EXERCISE DIRECTIONS: Quote word for word from the line holding "yellow bucket: 4 -> 3" to the last line below, including both, and omit any pictures.

+++

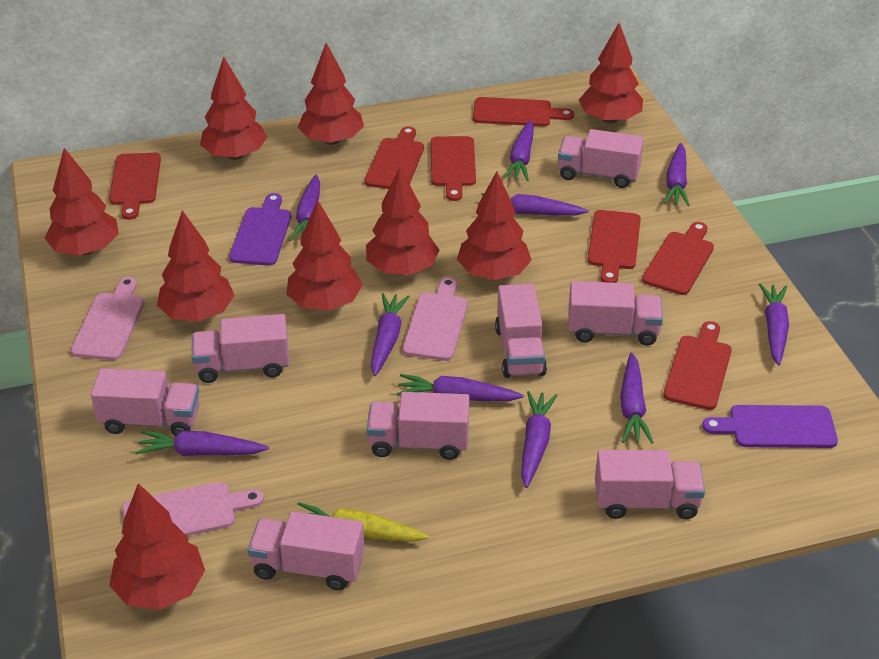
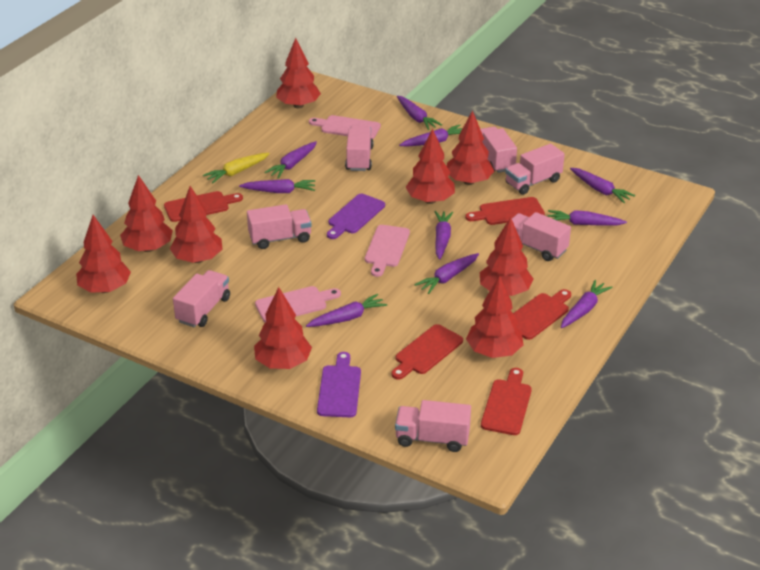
pink truck: 8 -> 7
red cutting board: 7 -> 5

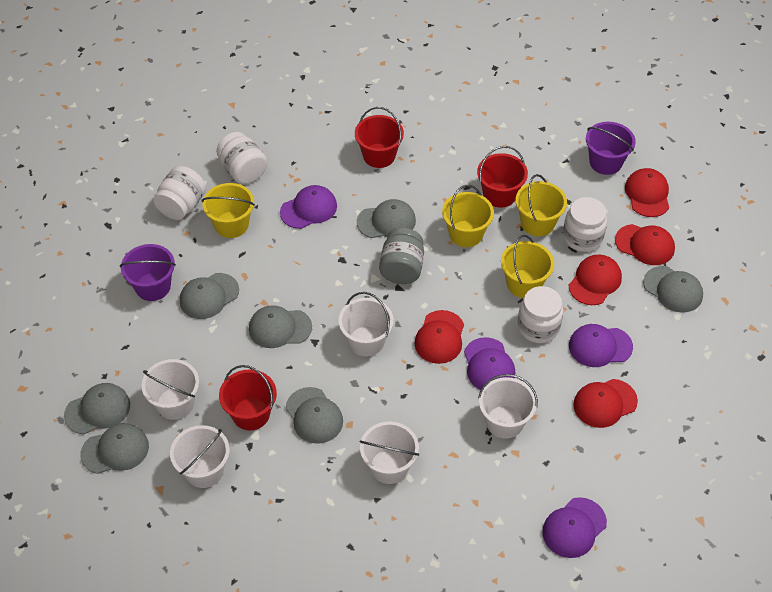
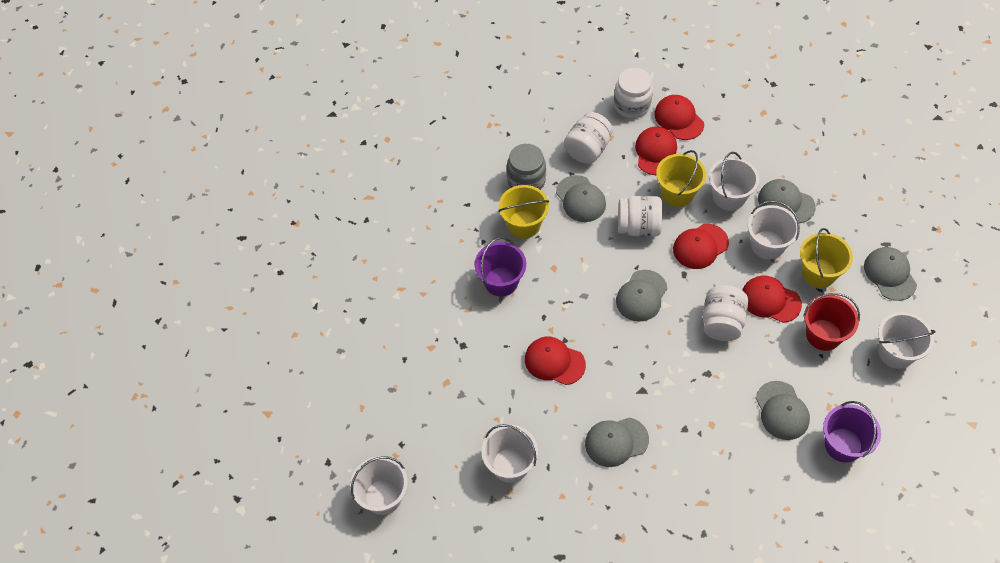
grey cap: 7 -> 6
purple cap: 4 -> 0
red bucket: 3 -> 1
yellow bucket: 4 -> 3

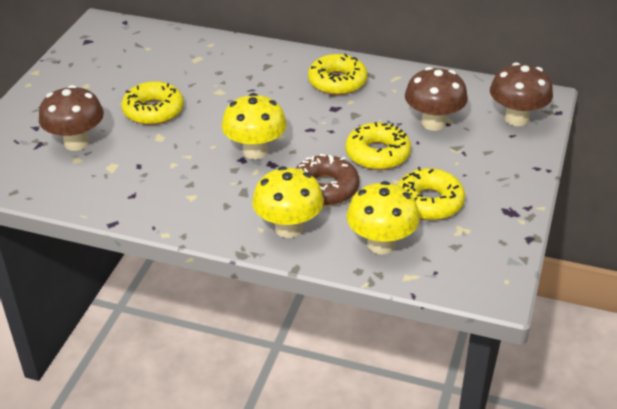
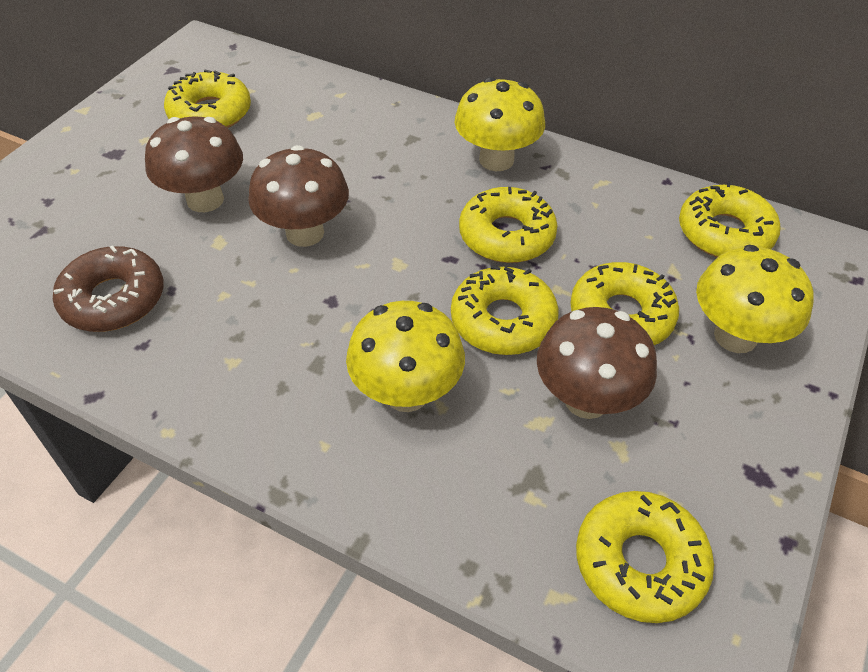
yellow donut: 4 -> 6

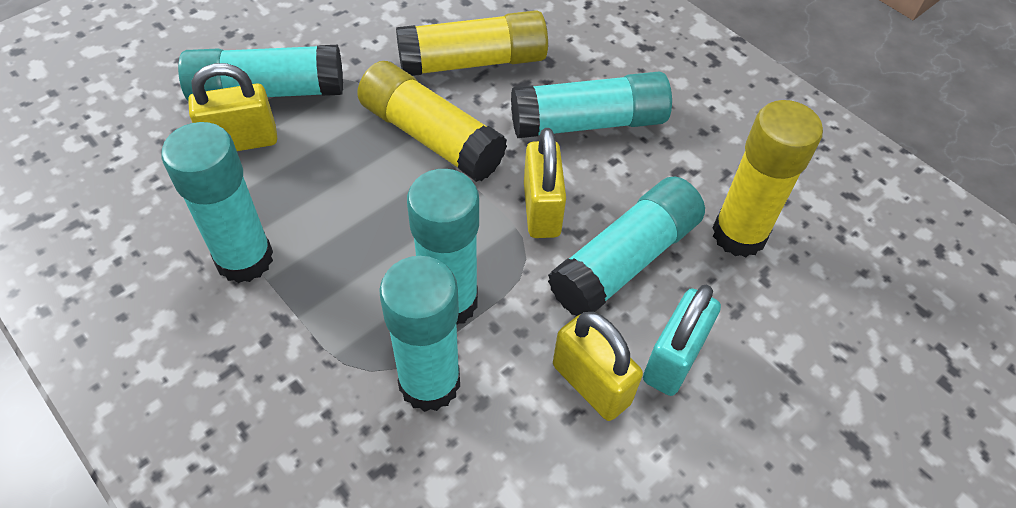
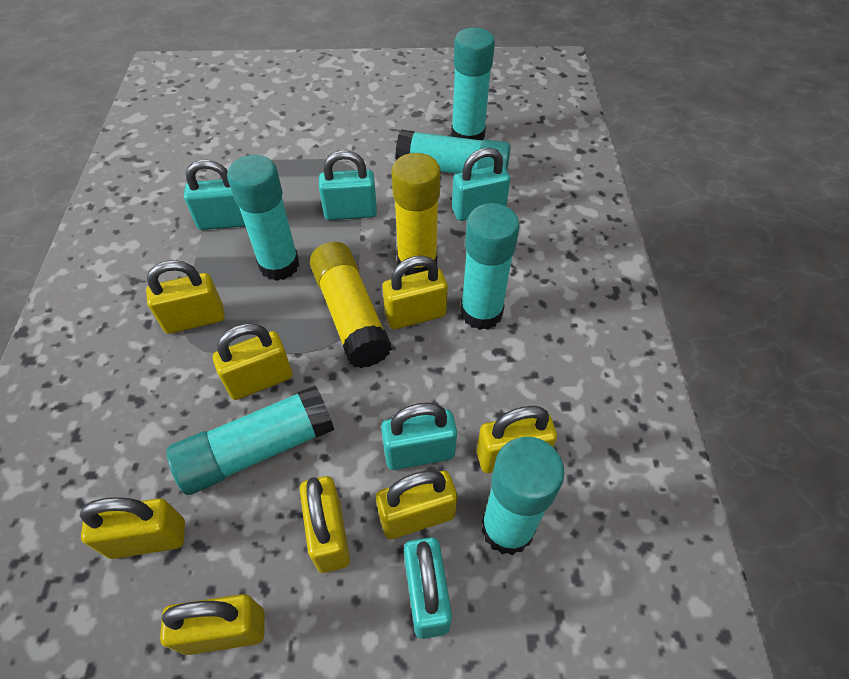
turquoise padlock: 1 -> 5
yellow glue stick: 3 -> 2
yellow padlock: 3 -> 8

+++

RESULT OF THE TASK:
yellow bucket: 4 -> 3

yellow donut: 4 -> 6

turquoise padlock: 1 -> 5
yellow glue stick: 3 -> 2
yellow padlock: 3 -> 8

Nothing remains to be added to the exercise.